#### Exercise details
Starting at the top of the records below and ending with the line that contains "green lamp [483,345,553,438]", print each line exactly as written, skipping the pictures.

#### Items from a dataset
★ ★ ★

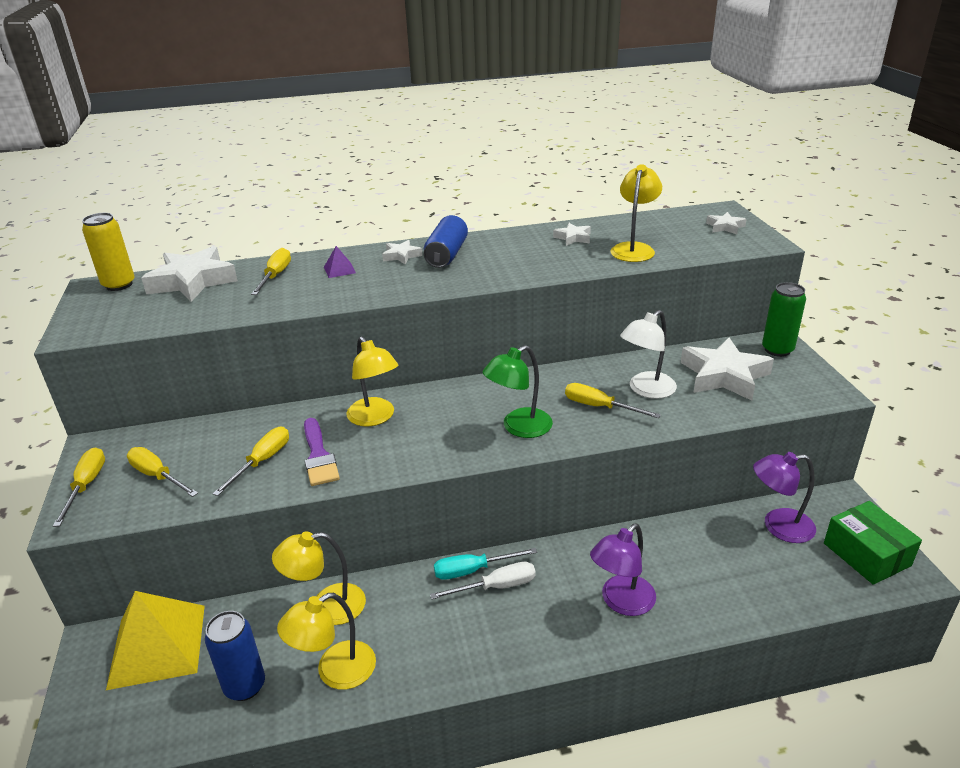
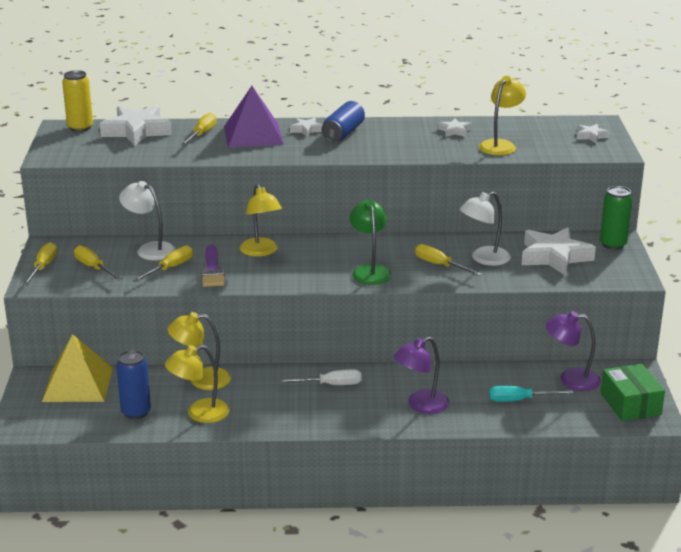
camera: 10 degrees right, 5 degrees down
purple pyramid [324,246,356,278] -> purple pyramid [224,86,284,148], size x2.44
turquoise screwdriver [434,548,537,580] -> turquoise screwdriver moved to [489,386,574,402]
green lamp [483,345,553,438] -> green lamp turned 105 degrees clockwise [350,200,392,285]
none -> white lamp [119,181,176,261]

★ ★ ★

#### Answer for the task
camera: 10 degrees right, 5 degrees down
purple pyramid [324,246,356,278] -> purple pyramid [224,86,284,148], size x2.44
turquoise screwdriver [434,548,537,580] -> turquoise screwdriver moved to [489,386,574,402]
green lamp [483,345,553,438] -> green lamp turned 105 degrees clockwise [350,200,392,285]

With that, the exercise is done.